■ **Work instruction**
Lines before the one containing "orange tape [366,150,399,178] -> none" are left out; that line and every line after it, through the end of the records, are to be reproduced exactly.

(Data extracted from a collection)
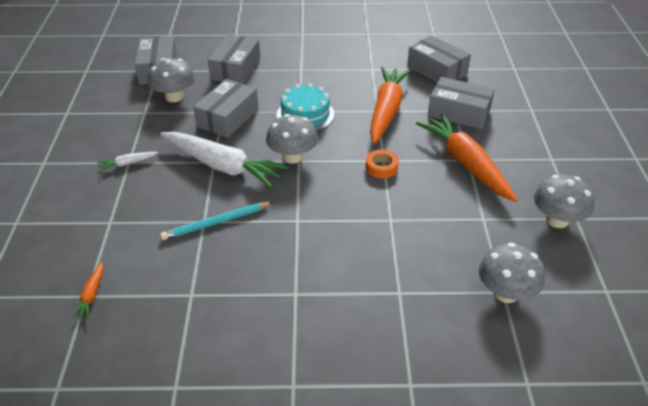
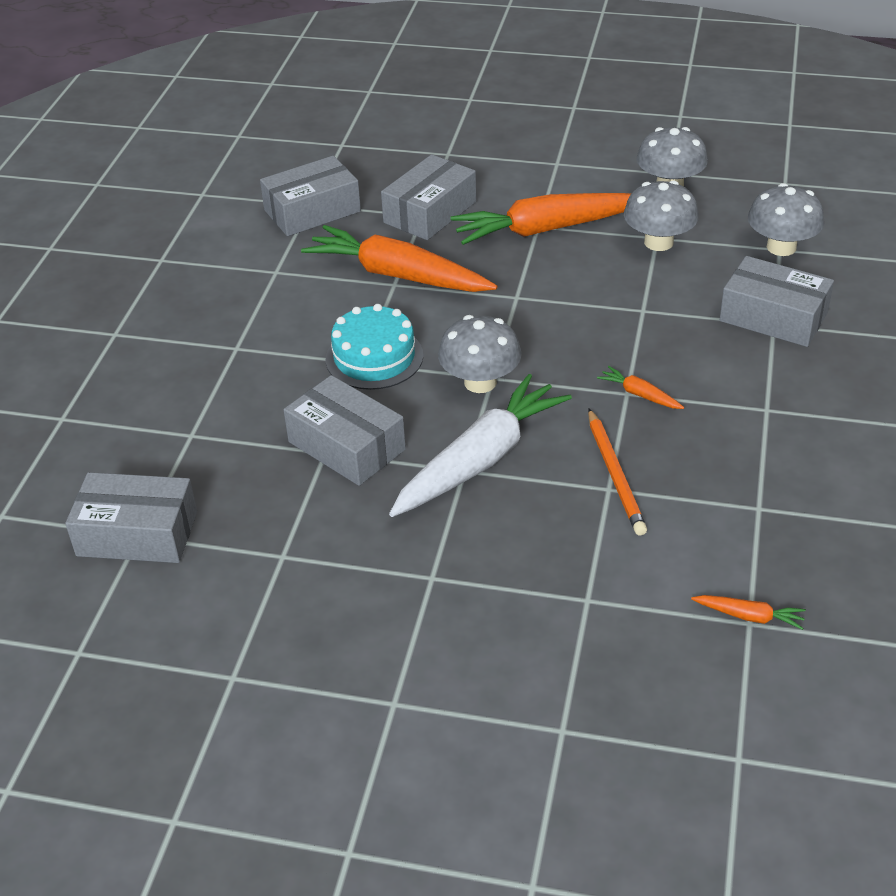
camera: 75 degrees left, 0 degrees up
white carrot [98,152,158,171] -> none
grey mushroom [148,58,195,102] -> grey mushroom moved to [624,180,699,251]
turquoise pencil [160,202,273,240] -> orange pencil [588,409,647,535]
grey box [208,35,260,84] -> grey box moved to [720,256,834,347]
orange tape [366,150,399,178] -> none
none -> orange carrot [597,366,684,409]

■ **Reply**
orange tape [366,150,399,178] -> none
none -> orange carrot [597,366,684,409]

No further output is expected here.